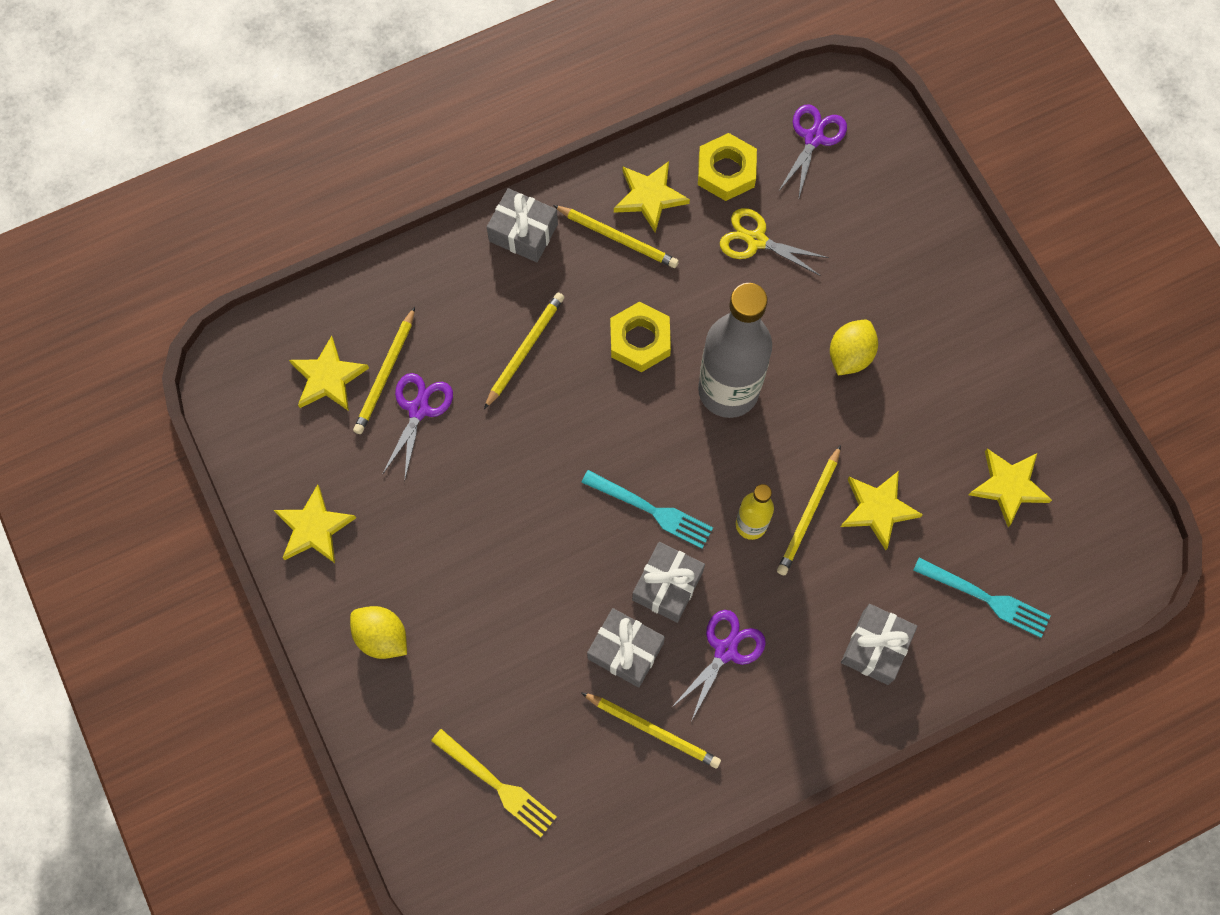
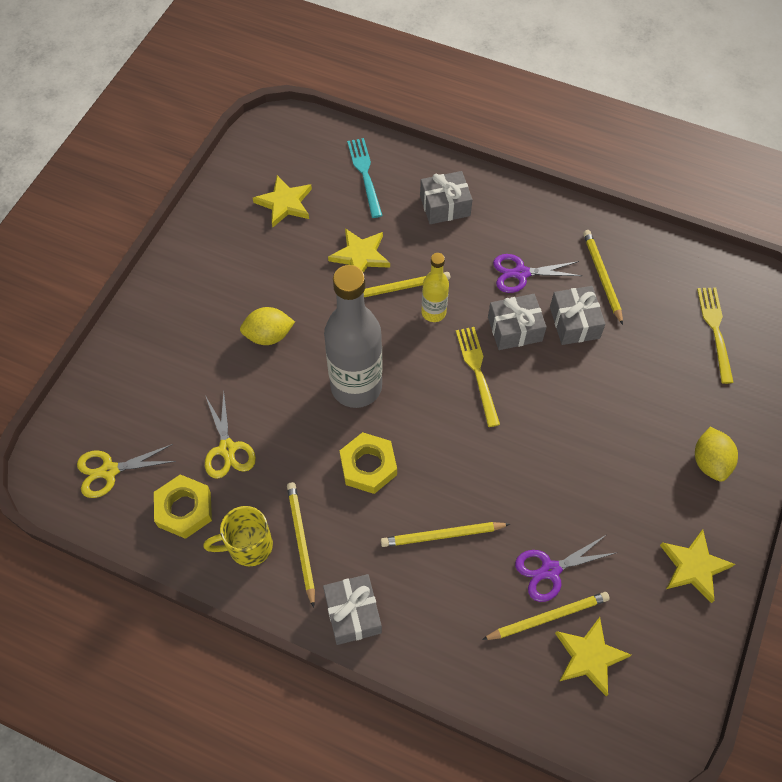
camera: 130 degrees left, 10 degrees down
(649, 196) = (248, 546): yellow star -> yellow mug
(652, 510) = (477, 371): turquoise fork -> yellow fork
(813, 138) = (109, 471): purple scissors -> yellow scissors

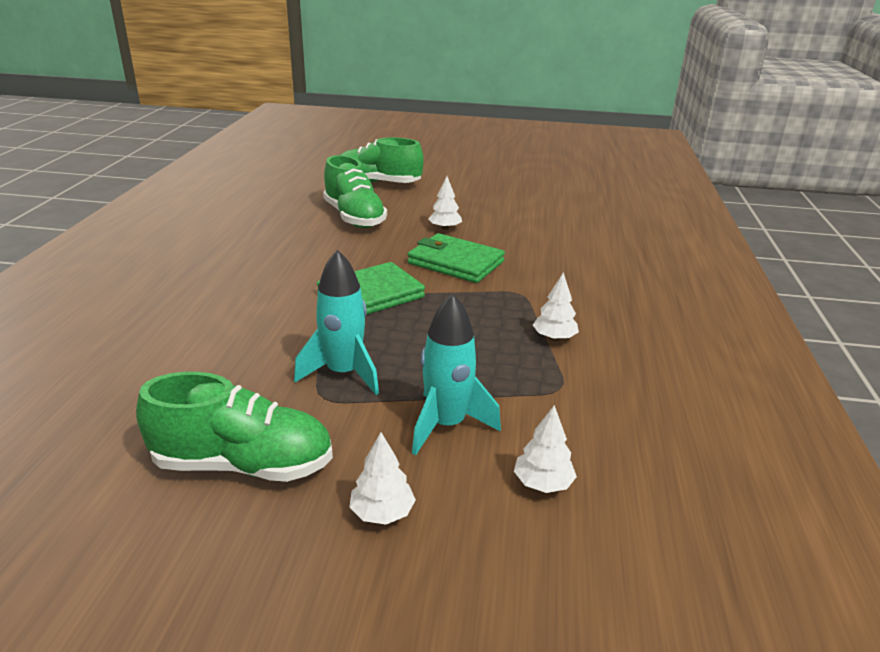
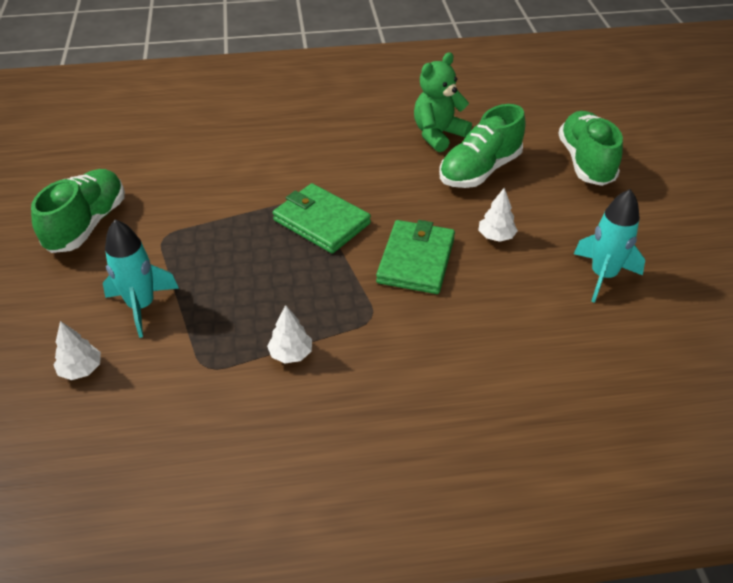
camera: 75 degrees right, 15 degrees up
(243, 464) = (87, 224): green shoe -> green shoe turned 150 degrees counterclockwise
(284, 223) = (438, 135): none -> green teddy bear
(343, 373) = (196, 238): turquoise rocket -> turquoise rocket (603, 276)
(382, 513) = (47, 295): white tree -> none

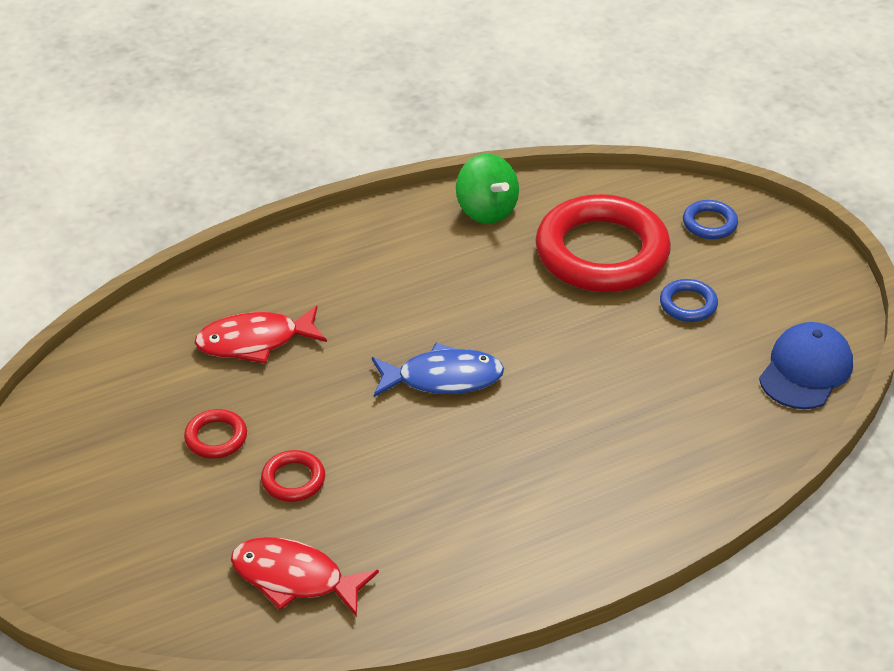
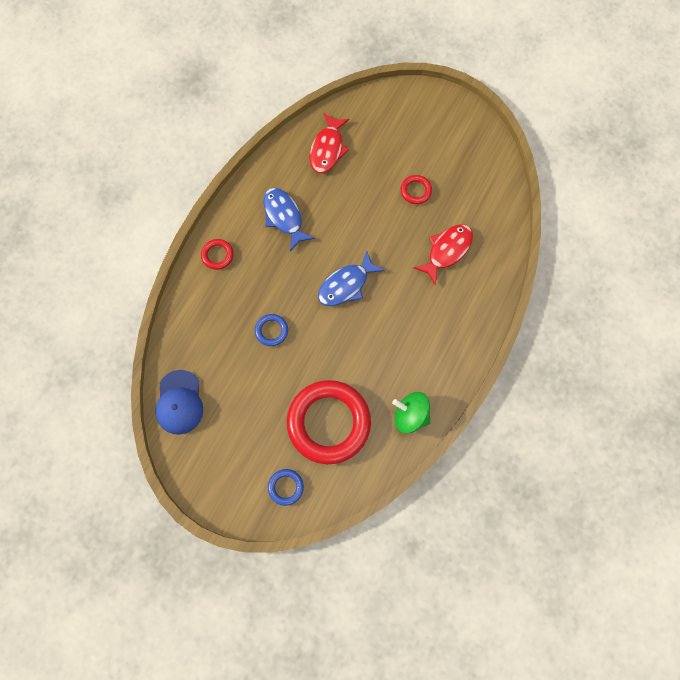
camera: 145 degrees right, 30 degrees up
(293, 480) = (366, 191): red ring -> red ring (217, 255)
(294, 578) = (327, 149): red fish -> red fish turned 120 degrees clockwise
(462, 516) = (284, 217): none -> blue fish
(688, 304) = (262, 412): blue ring -> blue ring (271, 331)

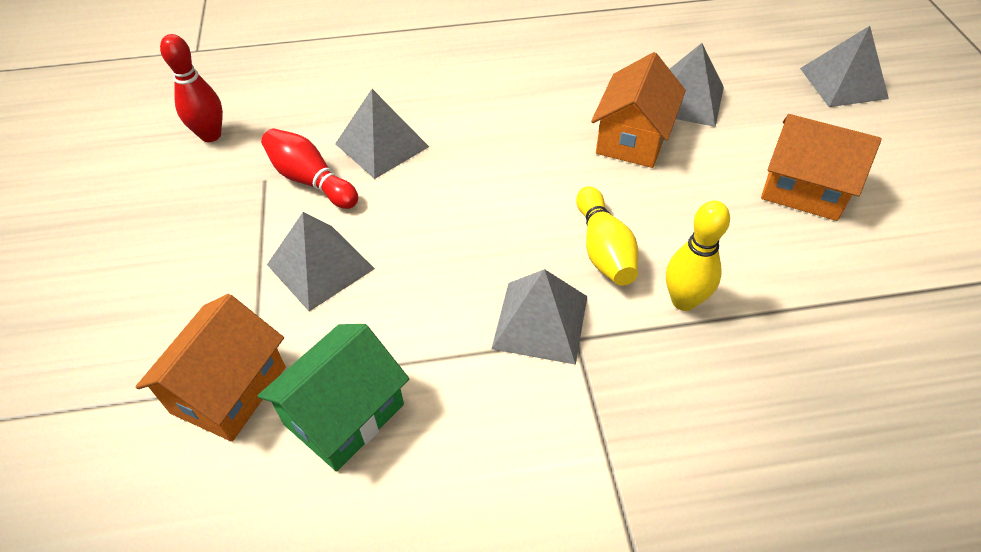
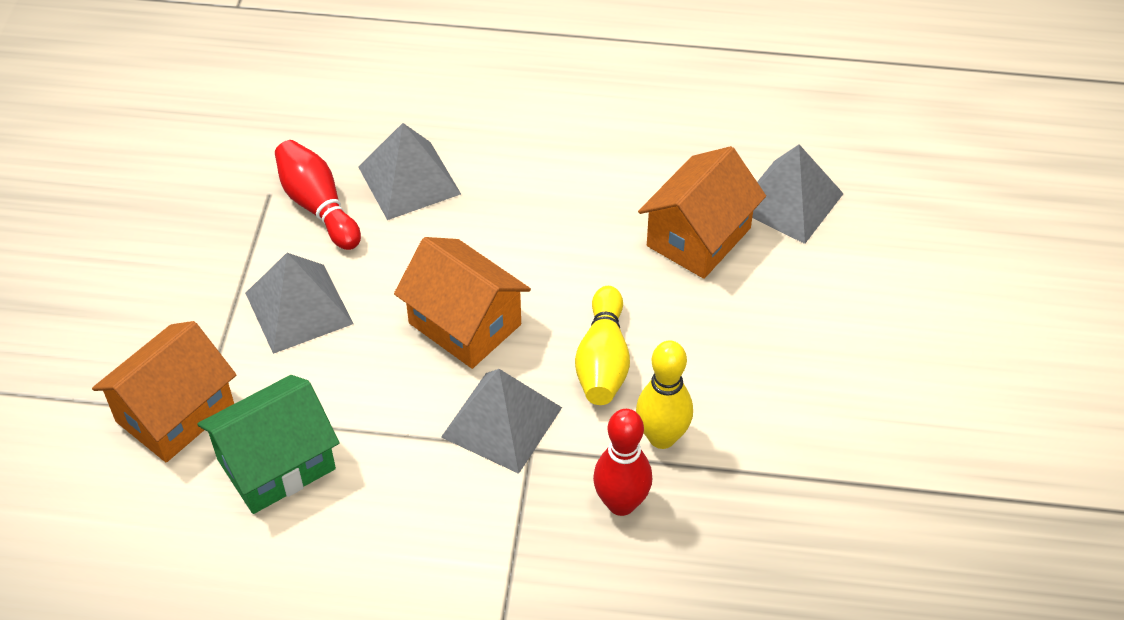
camera: 15 degrees right, 0 degrees up
(210, 135) = (226, 125): red bowling pin -> red bowling pin (621, 503)
(803, 189) = (865, 345): orange house -> orange house (464, 324)
(843, 83) = (997, 221): grey pyramid -> none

========================================================================

### Required work
Your task is to restate word for word the lines from the top of the data to the line containing "camera: 75 degrees right, 15 degrees up", both ends included, with every picture left out.

### Solution below
camera: 130 degrees left, 10 degrees down
(649, 196) = (248, 546): yellow star -> yellow mug
(652, 510) = (477, 371): turquoise fork -> yellow fork
(813, 138) = (109, 471): purple scissors -> yellow scissors

camera: 75 degrees right, 15 degrees up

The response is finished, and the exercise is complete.